◆ Opdracht: Zet alle regels uit de gegevens hieronder in een genummerde lijst en laat lege regels weg. Neem de afbeeldingen niet op in je antwoord.

◆ Opdrachtmateriaal:
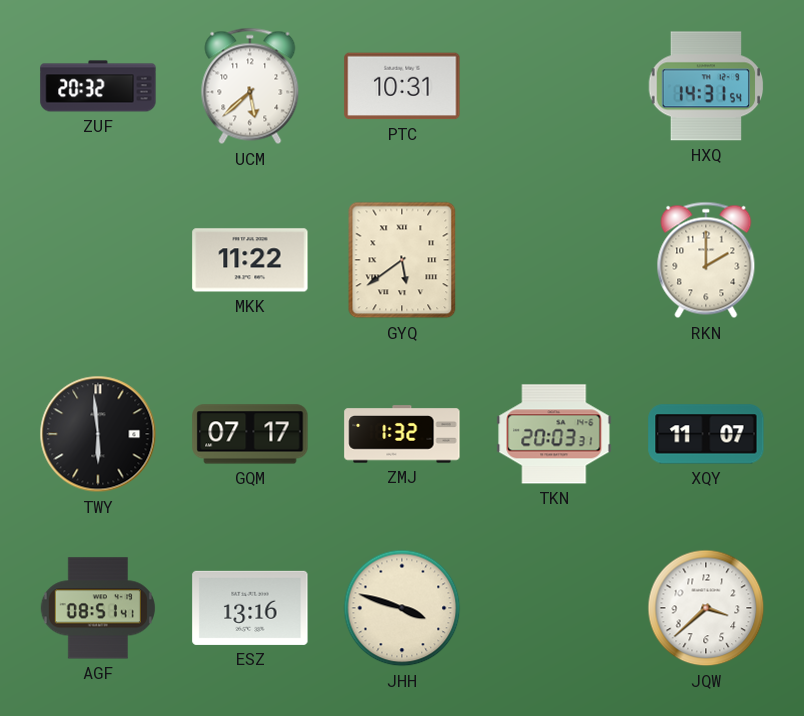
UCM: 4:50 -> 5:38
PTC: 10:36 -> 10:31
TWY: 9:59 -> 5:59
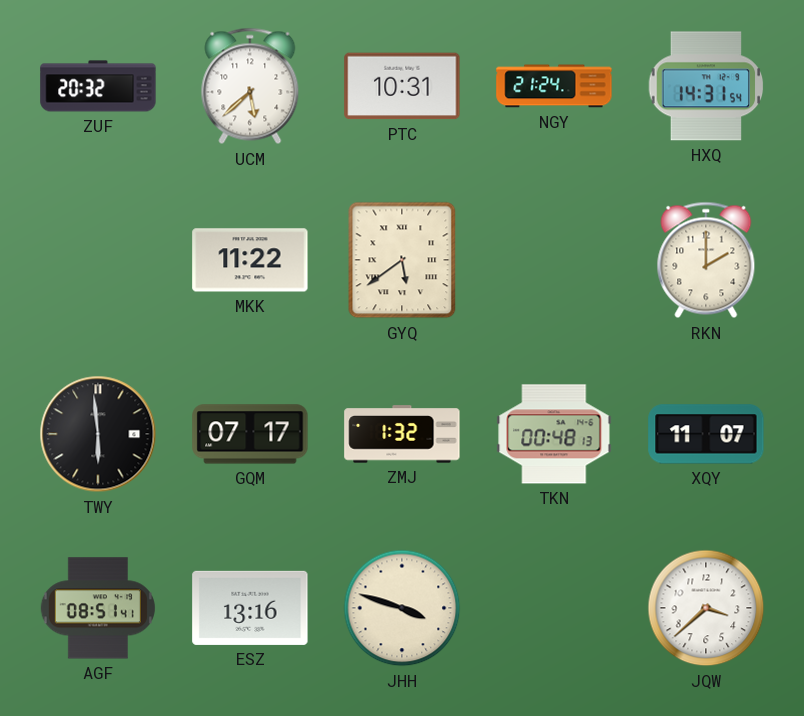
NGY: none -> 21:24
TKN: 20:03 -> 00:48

◆ Uitgevoerde opdracht:
1. UCM: 4:50 -> 5:38
2. PTC: 10:36 -> 10:31
3. TWY: 9:59 -> 5:59
4. NGY: none -> 21:24
5. TKN: 20:03 -> 00:48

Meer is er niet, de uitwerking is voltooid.